### Work to be completed
From the records that follow, copy every line in which "pink" appears.

### Input data
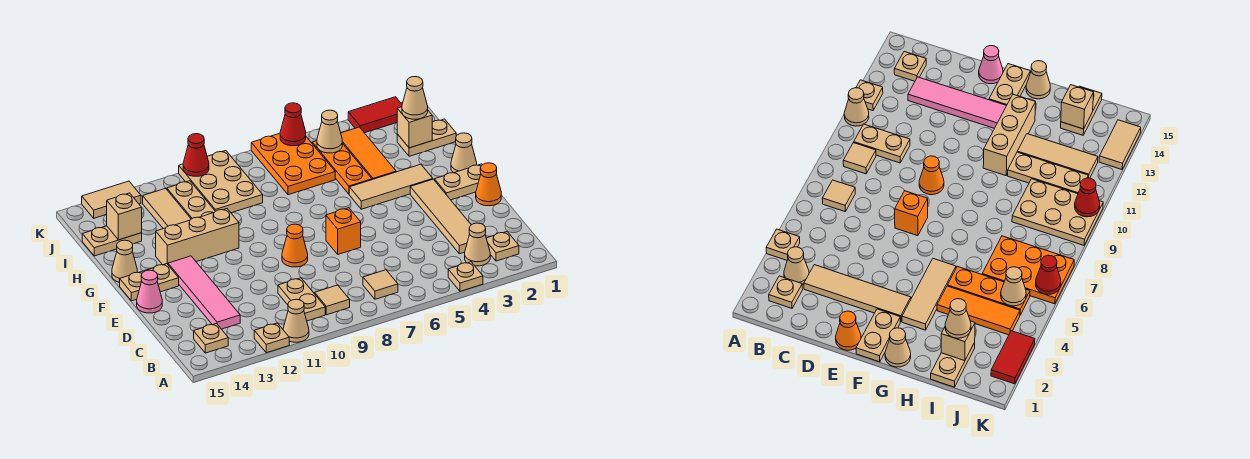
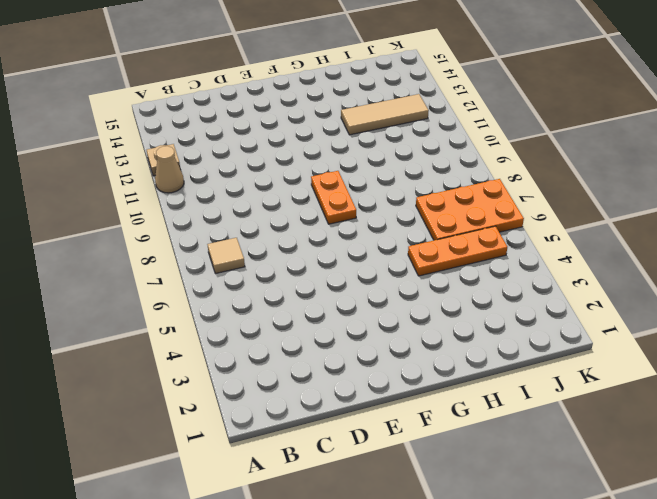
orange plate F8:F9 level 1 -> none
none -> tan plate A4 level 1
none -> tan plate B2 level 1
none -> tan cone B3 level 1
none -> tan tile B9 level 1

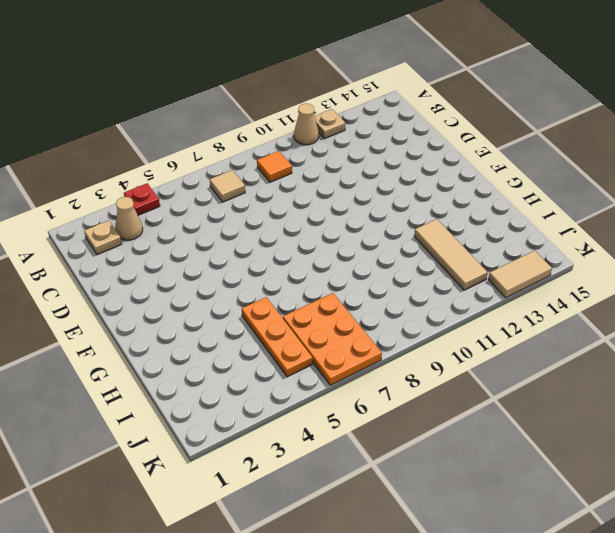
red plate A4 level 1 -> tan plate A4 level 1
orange tile B9 level 1 -> tan tile B9 level 1
none -> tan plate B10:C10 level 1
none -> tan plate B14 level 1
none -> tan tile C3:F3 level 1
none -> pink tile C13:F13 level 1

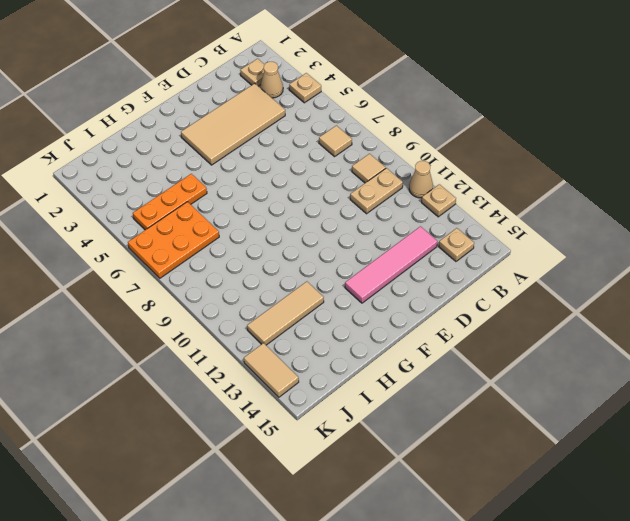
tan tile C3:F4 level 1 -> tan tile C3:F3 level 1
none -> orange cone E1 level 1
none -> orange brick E7 level 1
none -> orange cone E9 level 1
none -> pink cone E15 level 1

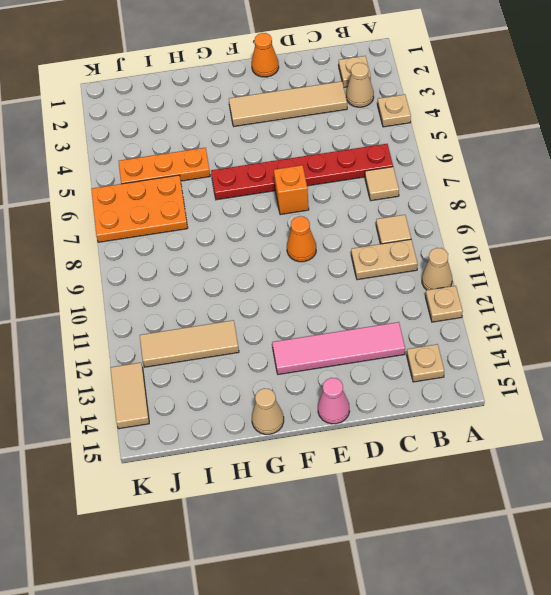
red plate B6:G6 level 1 -> none
none -> tan plate F1:F2 level 1
none -> tan plate F14:F15 level 1
none -> tan cone G1 level 1
none -> tan tile G3:G5 level 1

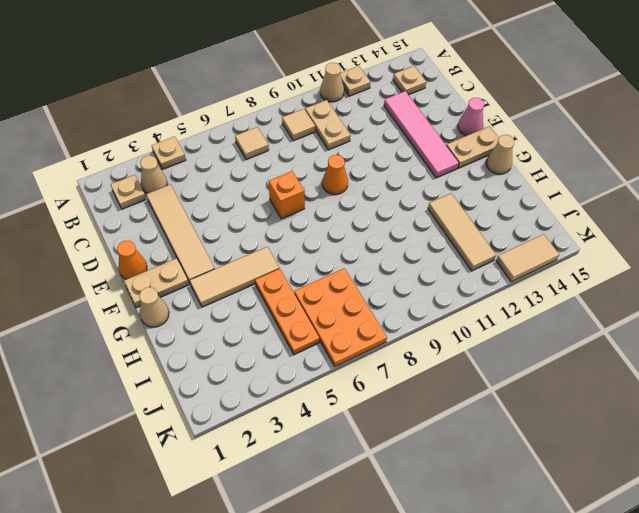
none -> tan brick G11:G13 level 1
none -> orange tile H4:J4 level 1
none -> tan plate H11:J11 level 1
none -> tan plate I1:I2 level 1

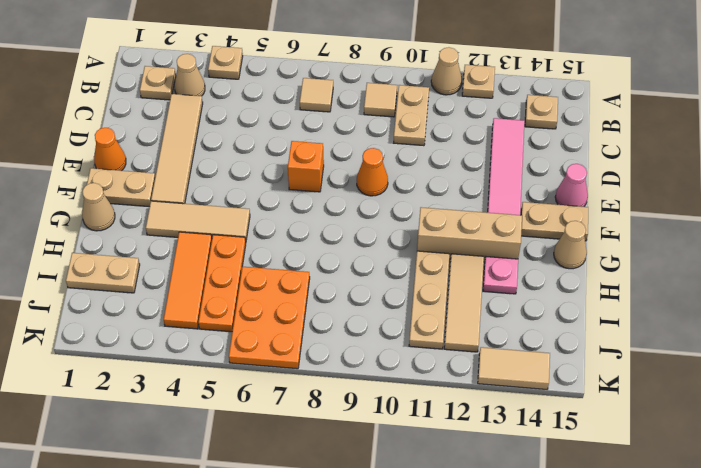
pink plate H13 level 1 -> none
none -> tan plate I9:K10 level 1
none -> tan plate I14:I15 level 1
none -> red tile K2:K3 level 1
none -> tan brick I2 level 2

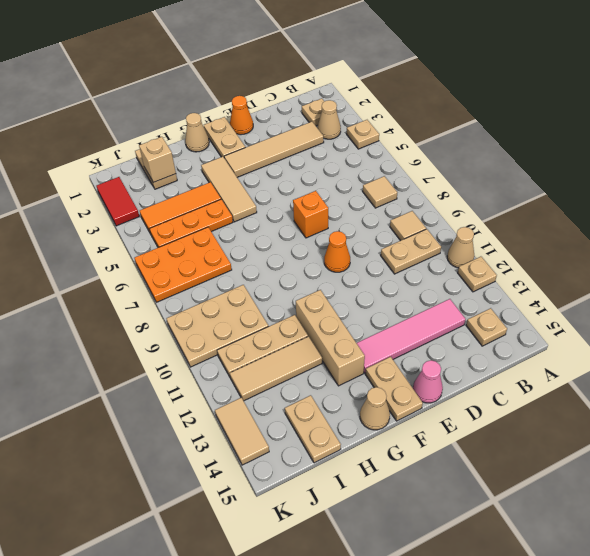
none -> tan brick I14 level 2
none -> tan cone J5 level 2
none -> red cone K6 level 2
none -> red cone K10 level 2

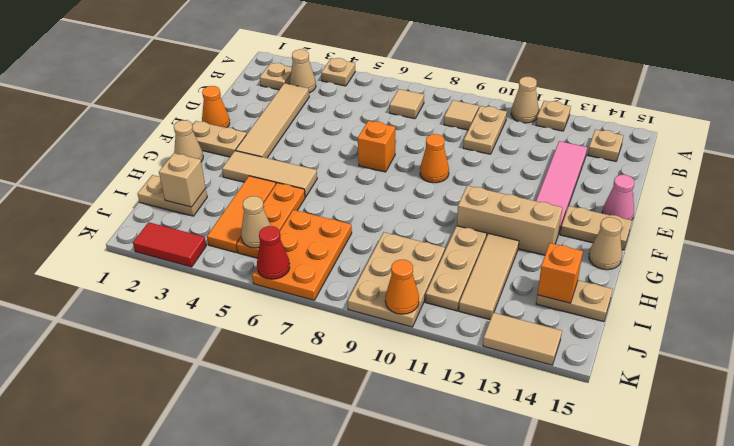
orange brick I14 level 2 -> tan brick I14 level 2
orange cone K10 level 2 -> red cone K10 level 2
none -> tan cone I2 level 3

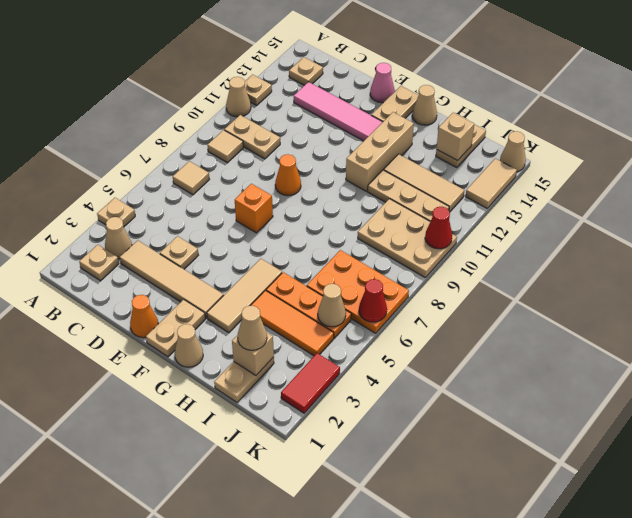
tan plate D4 level 1 -> none
tan cone K15 level 1 -> none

### Response to the task
none -> pink tile C13:F13 level 1
none -> pink cone E15 level 1
pink plate H13 level 1 -> none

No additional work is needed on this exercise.